WHAT THE TASK ASKS -
Where a line of the records holds the string "moved", copy that line.

GIVEN RECORDS -
__________
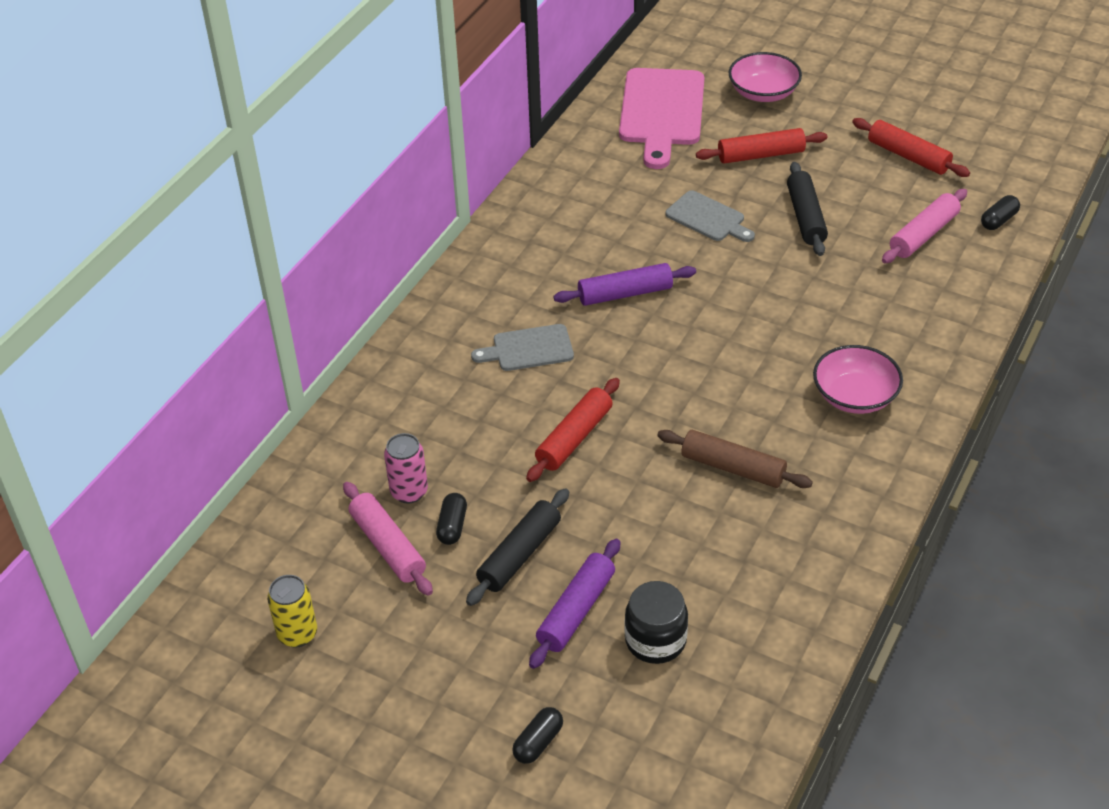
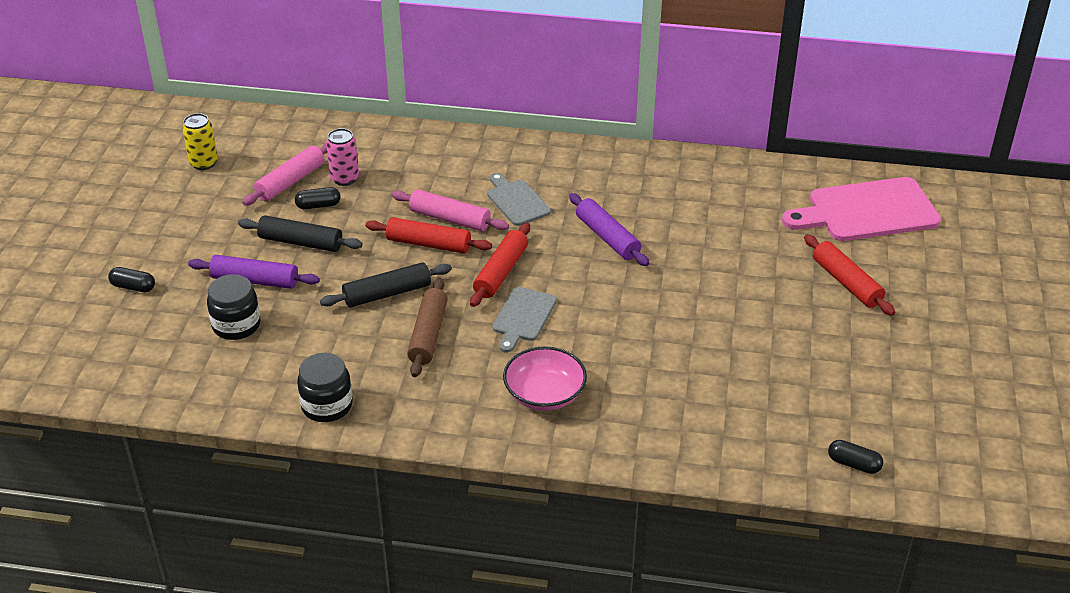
camera: 70 degrees right, 5 degrees down
grey cutting board [665,190,755,242] -> grey cutting board moved to [492,287,557,353]
pink bowl [729,52,802,102] -> none
black rolling pin [787,162,828,256] -> black rolling pin moved to [320,262,452,307]
red rolling pin [852,118,970,177] -> red rolling pin moved to [470,223,530,307]
pink rolling pin [882,189,967,263] -> pink rolling pin moved to [392,189,509,231]
none -> black jar [297,353,353,422]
__________
RESULT OF THIS EXERCISE -
grey cutting board [665,190,755,242] -> grey cutting board moved to [492,287,557,353]
black rolling pin [787,162,828,256] -> black rolling pin moved to [320,262,452,307]
red rolling pin [852,118,970,177] -> red rolling pin moved to [470,223,530,307]
pink rolling pin [882,189,967,263] -> pink rolling pin moved to [392,189,509,231]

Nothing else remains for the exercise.